>>>>

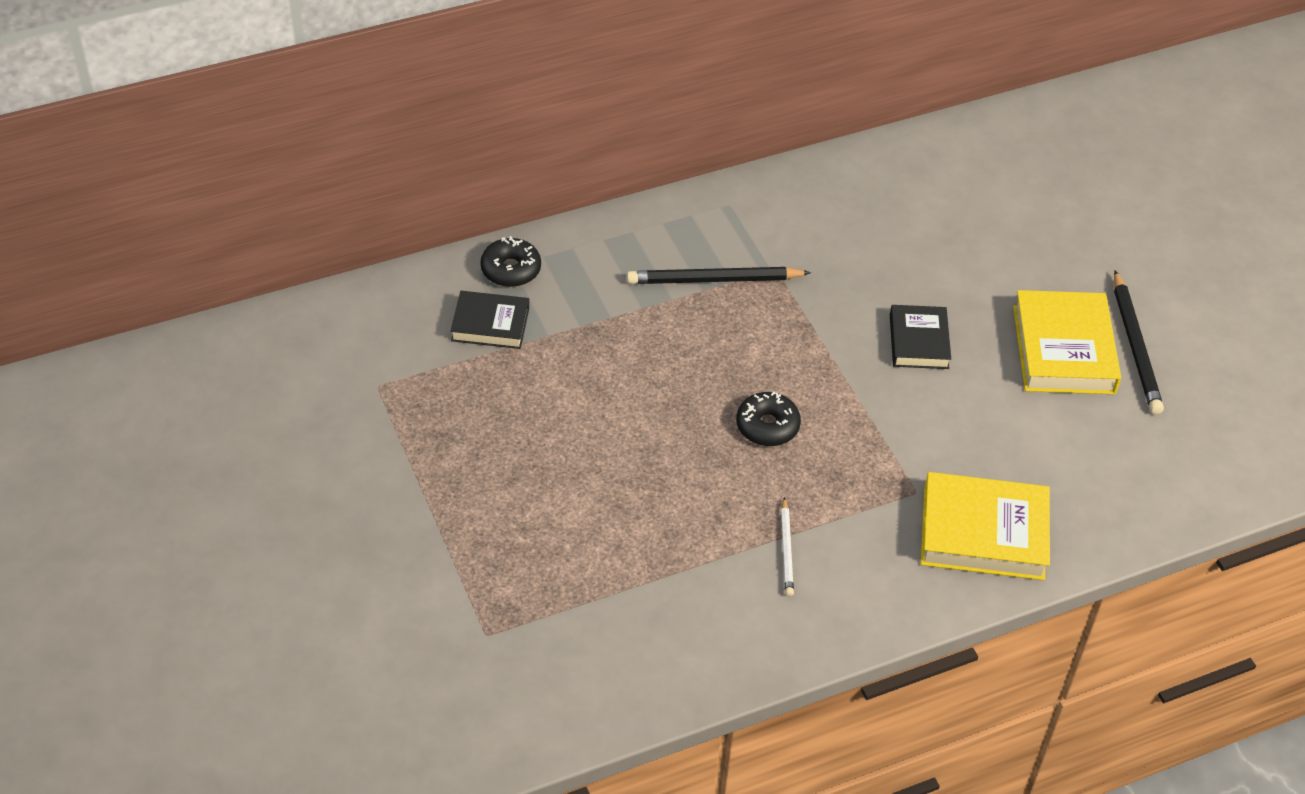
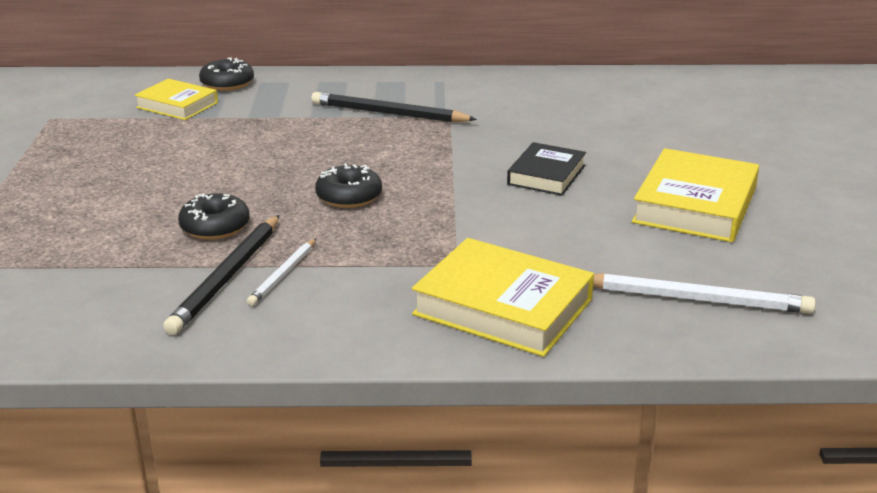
camera: 25 degrees right, 20 degrees down
(490, 324) = (177, 105): black book -> yellow book
(681, 506) = (215, 227): none -> black donut
(1119, 477) = (695, 299): none -> white pencil
(1135, 346) = (778, 216): black pencil -> black pencil (227, 277)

<<<<

PROMPT: Each line from the line holding "(490, 324) = (177, 105): black" through the end of the material above is to be printed exactly, both ends included, and no other line is to appear.

ANSWER:
(490, 324) = (177, 105): black book -> yellow book
(681, 506) = (215, 227): none -> black donut
(1119, 477) = (695, 299): none -> white pencil
(1135, 346) = (778, 216): black pencil -> black pencil (227, 277)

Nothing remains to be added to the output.